● **Material for this task**
----

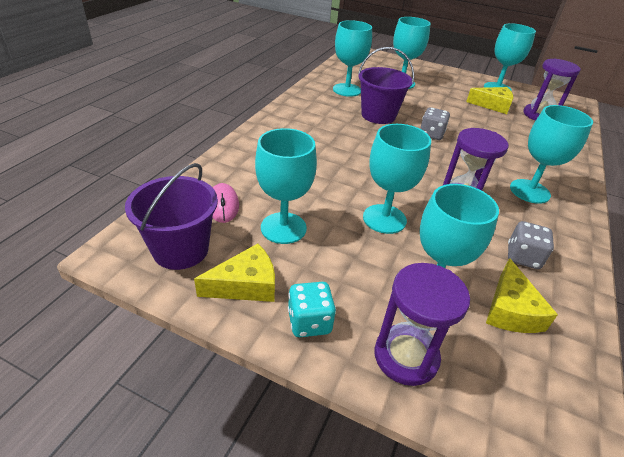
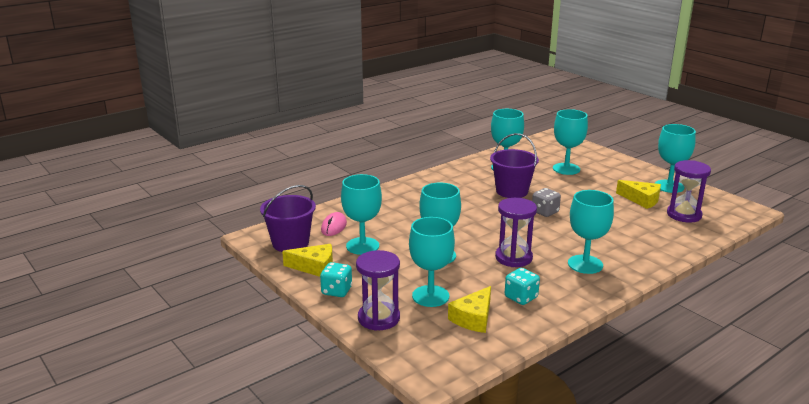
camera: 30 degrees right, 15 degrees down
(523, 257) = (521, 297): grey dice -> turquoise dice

----

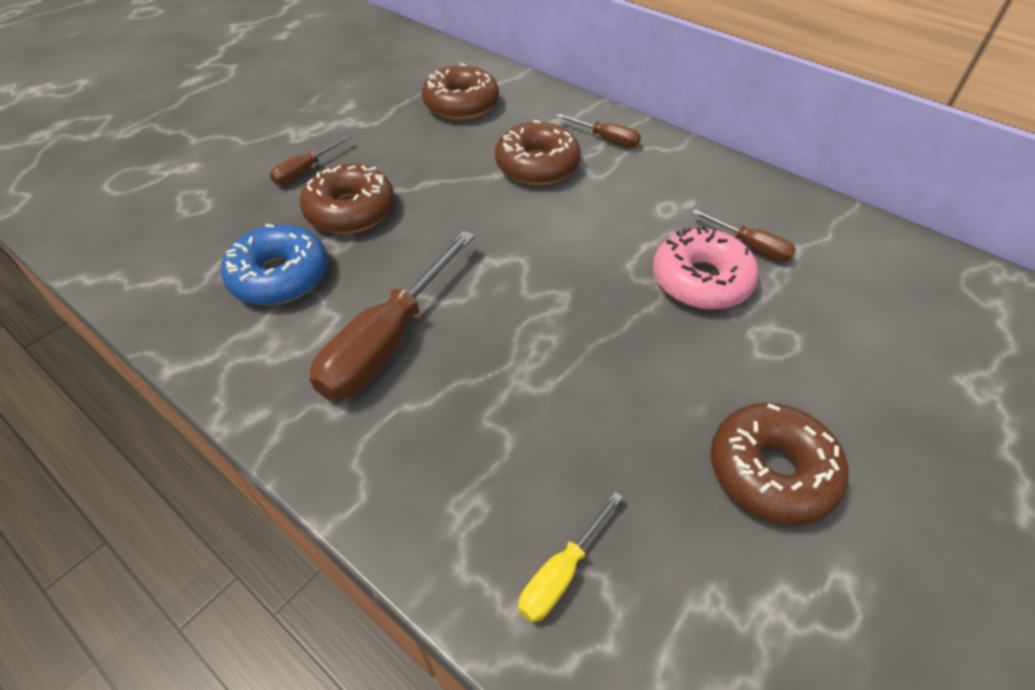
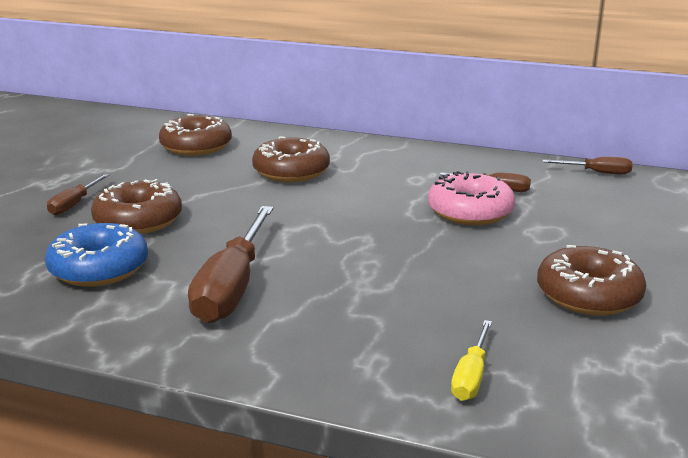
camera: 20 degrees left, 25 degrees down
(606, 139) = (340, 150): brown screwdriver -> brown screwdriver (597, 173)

----

Reproduce the lines above, beginning at the line with "camera: 20 degrees left, 25 degrees down" and stopping after the line with "(606, 139) = (340, 150): brown", exactly as they are.

● **Written answer**
camera: 20 degrees left, 25 degrees down
(606, 139) = (340, 150): brown screwdriver -> brown screwdriver (597, 173)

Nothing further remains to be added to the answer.